(Material supplied begins)
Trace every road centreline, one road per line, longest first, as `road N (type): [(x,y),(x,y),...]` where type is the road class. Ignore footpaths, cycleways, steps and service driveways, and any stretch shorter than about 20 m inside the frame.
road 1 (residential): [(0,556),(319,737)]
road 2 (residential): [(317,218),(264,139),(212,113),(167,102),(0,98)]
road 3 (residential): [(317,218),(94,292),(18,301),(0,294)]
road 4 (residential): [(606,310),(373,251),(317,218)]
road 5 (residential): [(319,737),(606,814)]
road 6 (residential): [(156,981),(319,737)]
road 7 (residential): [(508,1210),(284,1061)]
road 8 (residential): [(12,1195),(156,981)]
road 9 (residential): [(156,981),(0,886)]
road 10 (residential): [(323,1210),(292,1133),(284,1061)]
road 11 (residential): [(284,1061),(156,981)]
(Material supplied ends)
The material above should be retyped in full, exactly as given.

Trace every road centreline, one road per line, longest first, as `road N (type): [(x,y),(x,y),...]` where type is the road class. Ignore footpaths, cycleways, steps and service driveways, and any stretch shorter than about 20 m inside the frame.
road 1 (residential): [(0,556),(319,737)]
road 2 (residential): [(317,218),(264,139),(212,113),(167,102),(0,98)]
road 3 (residential): [(317,218),(94,292),(18,301),(0,294)]
road 4 (residential): [(606,310),(373,251),(317,218)]
road 5 (residential): [(319,737),(606,814)]
road 6 (residential): [(156,981),(319,737)]
road 7 (residential): [(508,1210),(284,1061)]
road 8 (residential): [(12,1195),(156,981)]
road 9 (residential): [(156,981),(0,886)]
road 10 (residential): [(323,1210),(292,1133),(284,1061)]
road 11 (residential): [(284,1061),(156,981)]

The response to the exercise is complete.